WORK TO BE COMPLETED:
Please restate exactly what appears in the records below from the first line to the line where "desk: (425, 976) -> (1369, 328), width x1.37" is, that line included.

INPUT FOR THIS TASK:

#####

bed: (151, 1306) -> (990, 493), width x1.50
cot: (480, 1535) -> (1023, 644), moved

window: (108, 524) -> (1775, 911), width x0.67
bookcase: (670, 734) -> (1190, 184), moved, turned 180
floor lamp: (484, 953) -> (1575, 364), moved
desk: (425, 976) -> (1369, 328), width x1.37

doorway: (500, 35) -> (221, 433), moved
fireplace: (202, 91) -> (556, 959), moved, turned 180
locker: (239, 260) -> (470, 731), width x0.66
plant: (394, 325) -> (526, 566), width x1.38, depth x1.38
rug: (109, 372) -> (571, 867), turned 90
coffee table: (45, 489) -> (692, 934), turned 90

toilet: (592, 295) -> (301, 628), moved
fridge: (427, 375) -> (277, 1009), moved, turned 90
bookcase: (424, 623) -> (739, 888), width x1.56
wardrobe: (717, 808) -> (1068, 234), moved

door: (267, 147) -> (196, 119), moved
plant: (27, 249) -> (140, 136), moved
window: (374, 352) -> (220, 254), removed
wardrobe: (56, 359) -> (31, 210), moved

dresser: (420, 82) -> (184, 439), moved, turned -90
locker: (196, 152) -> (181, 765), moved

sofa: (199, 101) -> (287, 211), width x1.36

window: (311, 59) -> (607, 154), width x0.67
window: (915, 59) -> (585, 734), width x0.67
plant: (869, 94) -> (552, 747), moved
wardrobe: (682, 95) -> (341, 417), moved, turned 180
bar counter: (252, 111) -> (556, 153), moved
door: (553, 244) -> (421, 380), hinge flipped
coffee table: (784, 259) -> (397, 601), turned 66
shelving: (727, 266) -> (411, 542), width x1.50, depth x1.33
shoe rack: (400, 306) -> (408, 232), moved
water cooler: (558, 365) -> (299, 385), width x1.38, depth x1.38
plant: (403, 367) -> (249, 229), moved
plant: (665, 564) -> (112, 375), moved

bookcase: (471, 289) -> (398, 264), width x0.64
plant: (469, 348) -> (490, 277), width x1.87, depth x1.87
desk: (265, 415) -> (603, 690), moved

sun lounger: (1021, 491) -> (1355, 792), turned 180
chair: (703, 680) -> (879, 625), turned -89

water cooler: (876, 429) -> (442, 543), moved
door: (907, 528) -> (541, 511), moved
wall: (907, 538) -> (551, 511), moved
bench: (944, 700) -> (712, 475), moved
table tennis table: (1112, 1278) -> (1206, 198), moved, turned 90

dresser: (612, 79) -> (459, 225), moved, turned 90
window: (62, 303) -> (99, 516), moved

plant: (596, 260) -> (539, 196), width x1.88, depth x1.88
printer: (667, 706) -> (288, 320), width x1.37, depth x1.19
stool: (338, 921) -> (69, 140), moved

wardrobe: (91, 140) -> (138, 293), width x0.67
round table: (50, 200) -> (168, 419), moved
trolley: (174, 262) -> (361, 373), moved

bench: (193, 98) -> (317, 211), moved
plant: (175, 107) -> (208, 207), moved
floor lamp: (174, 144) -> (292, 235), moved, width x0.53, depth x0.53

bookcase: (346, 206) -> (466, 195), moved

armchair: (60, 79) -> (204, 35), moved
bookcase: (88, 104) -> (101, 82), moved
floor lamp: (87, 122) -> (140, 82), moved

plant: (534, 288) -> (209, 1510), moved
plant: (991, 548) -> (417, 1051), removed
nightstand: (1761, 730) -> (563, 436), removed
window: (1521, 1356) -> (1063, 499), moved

#####

ANSWER BELOW:
bed: (151, 1306) -> (990, 493), width x1.50
cot: (480, 1535) -> (1023, 644), moved

window: (108, 524) -> (1775, 911), width x0.67
bookcase: (670, 734) -> (1190, 184), moved, turned 180
floor lamp: (484, 953) -> (1575, 364), moved
desk: (425, 976) -> (1369, 328), width x1.37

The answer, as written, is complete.